**The problem:**
Everything in the records must appear again exactly, except the images.

━━━

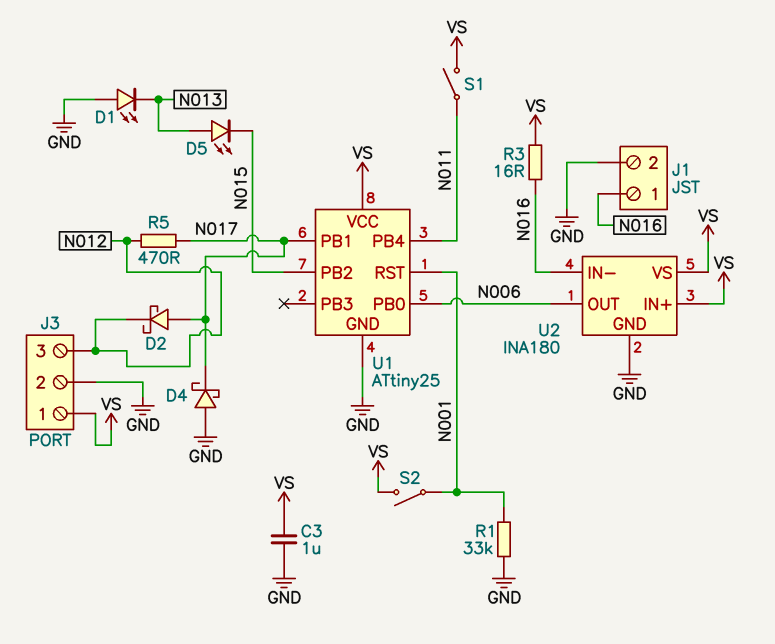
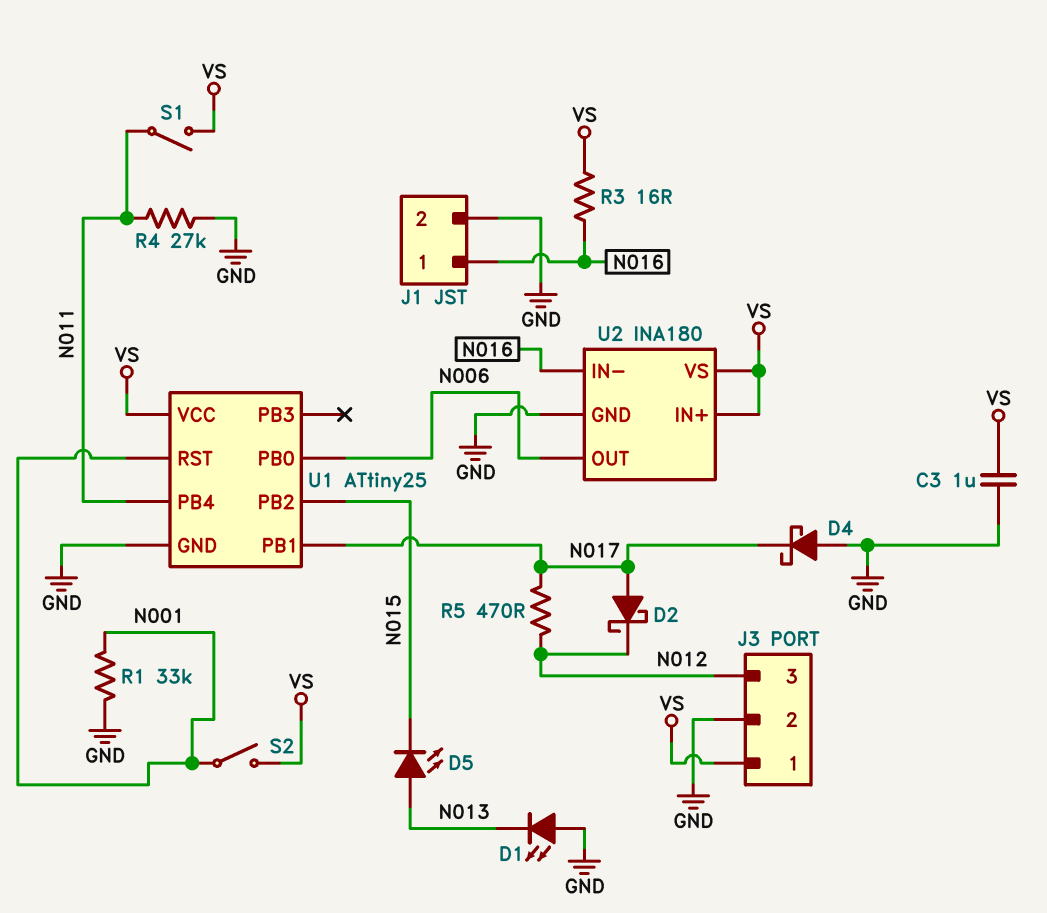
R4: none -> 27k (GND, N011)

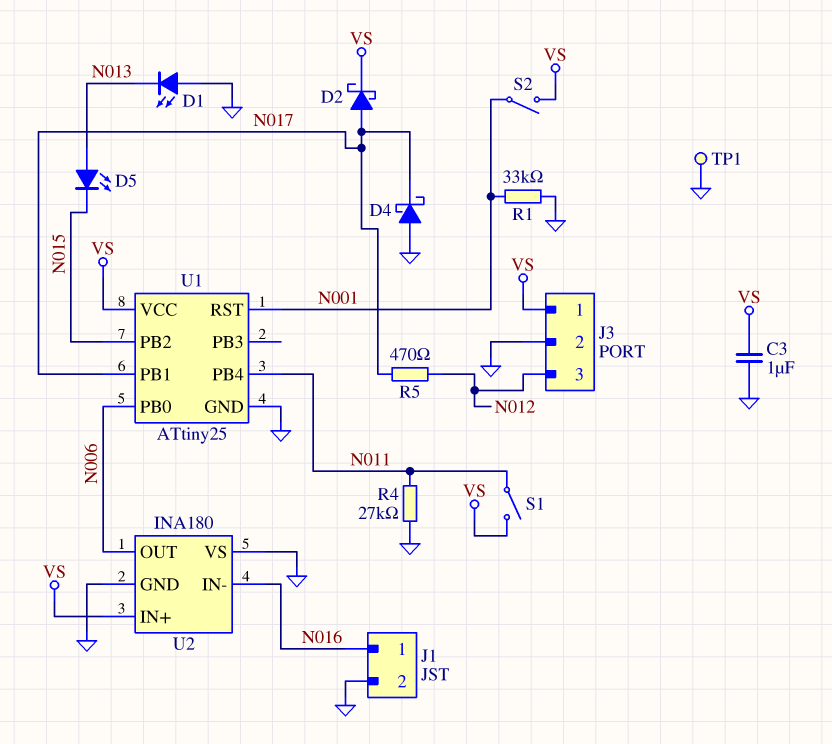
D2: schottky (A N017, K N012) -> schottky (A N017, K VS)
R3: 16 (N016, VS) -> none
TP1: none -> test point (GND)
U2 pin VS: VS -> GND

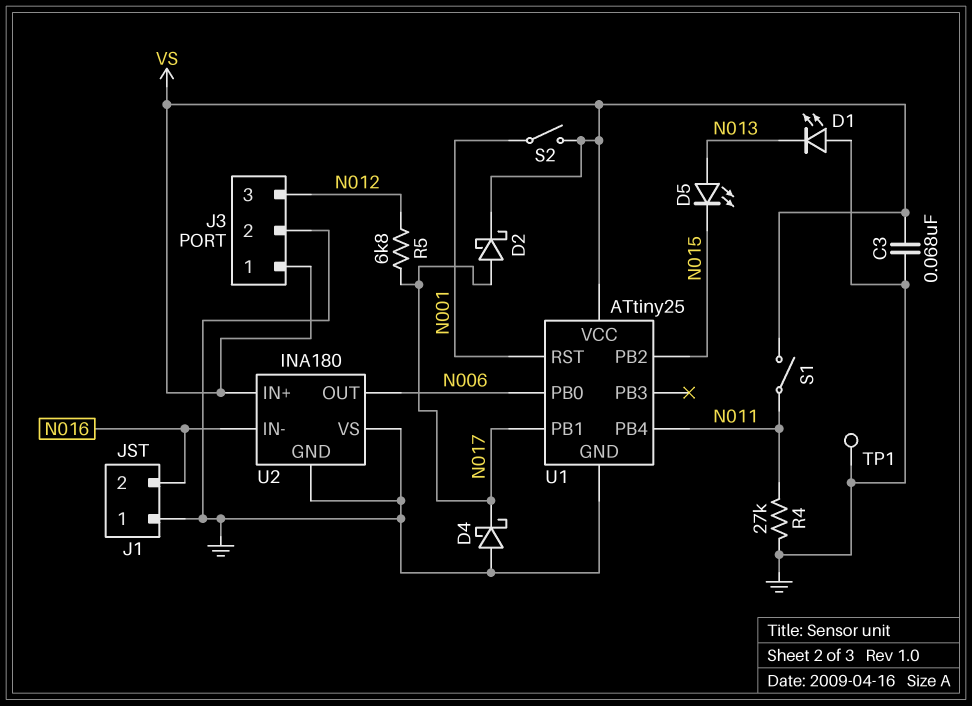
C3: 1uF (GND, VS) -> 68nF (GND, VS)
J1 pin 1: N016 -> GND
J1 pin 2: GND -> N016
R1: 33k (GND, N001) -> none
R5: 470 (N012, N017) -> 6.8k (N012, N017)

━━━

**Solution for this exercise:**
R4: none -> 27k (GND, N011)

D2: schottky (A N017, K N012) -> schottky (A N017, K VS)
R3: 16 (N016, VS) -> none
TP1: none -> test point (GND)
U2 pin VS: VS -> GND

C3: 1uF (GND, VS) -> 68nF (GND, VS)
J1 pin 1: N016 -> GND
J1 pin 2: GND -> N016
R1: 33k (GND, N001) -> none
R5: 470 (N012, N017) -> 6.8k (N012, N017)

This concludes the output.